The task = Omit every picture and write out the rest of the records exactly.

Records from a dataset
++++++++++++++++++++

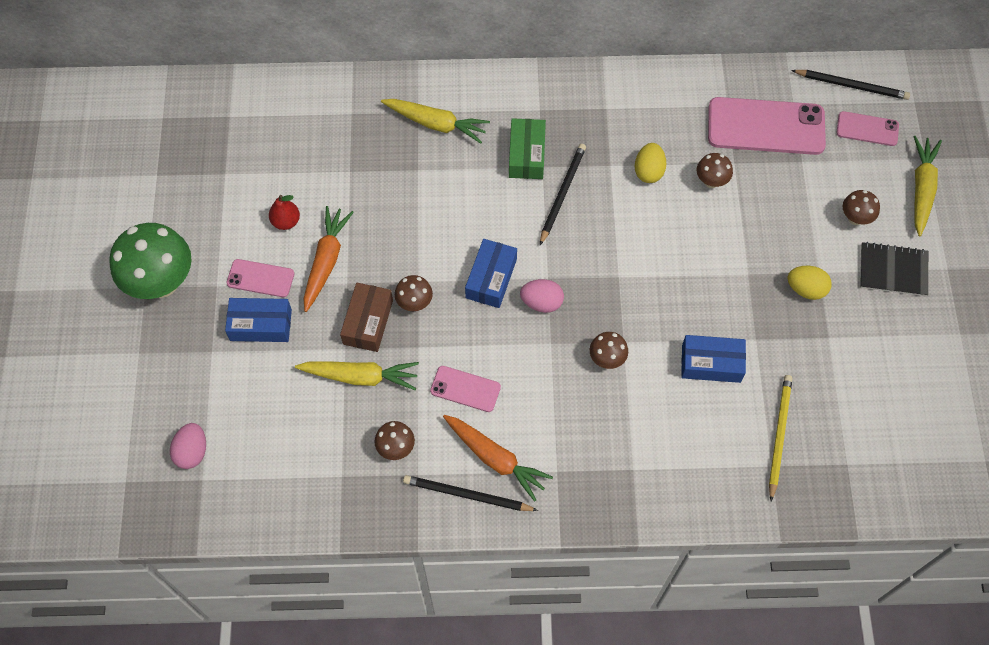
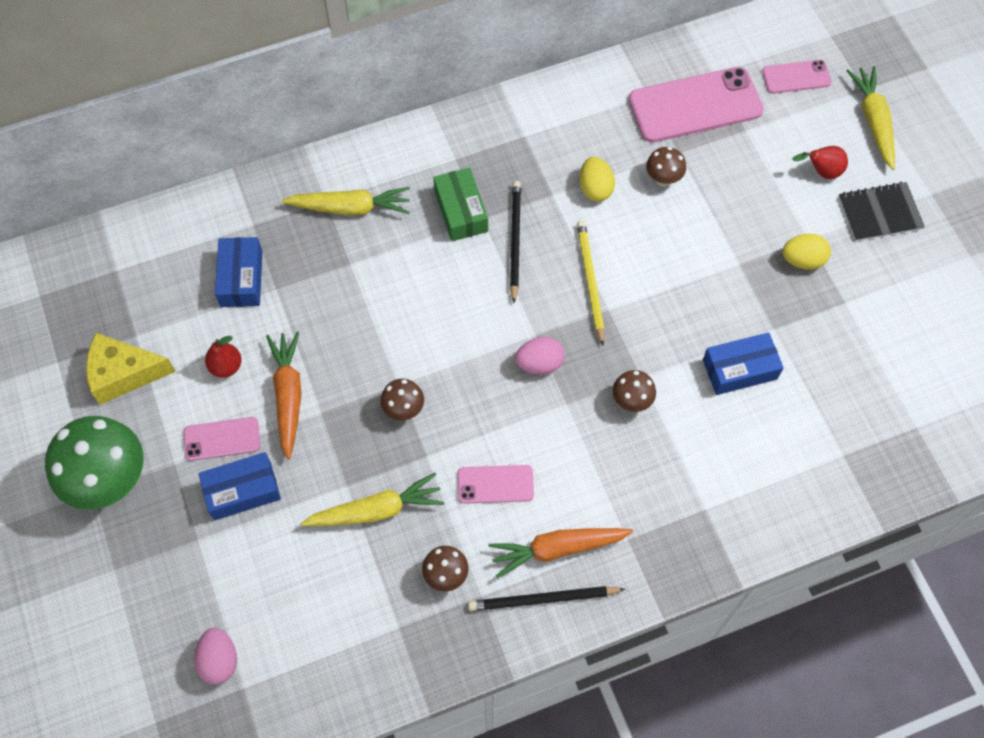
camera: 20 degrees left, 0 degrees up
brown box [340,283,393,352] -> none
orange carrot [443,415,553,502] -> orange carrot turned 150 degrees clockwise [489,528,633,578]
blue box [465,239,517,308] -> blue box moved to [215,237,263,307]
yellow pencil [769,375,792,501] -> yellow pencil moved to [577,221,605,346]
black pencil [791,70,910,100] -> none
brown mushroom [843,190,880,225] -> red pear [792,146,848,179]
none -> yellow cheese [86,333,176,405]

++++++++++++++++++++

Answer space =
camera: 20 degrees left, 0 degrees up
brown box [340,283,393,352] -> none
orange carrot [443,415,553,502] -> orange carrot turned 150 degrees clockwise [489,528,633,578]
blue box [465,239,517,308] -> blue box moved to [215,237,263,307]
yellow pencil [769,375,792,501] -> yellow pencil moved to [577,221,605,346]
black pencil [791,70,910,100] -> none
brown mushroom [843,190,880,225] -> red pear [792,146,848,179]
none -> yellow cheese [86,333,176,405]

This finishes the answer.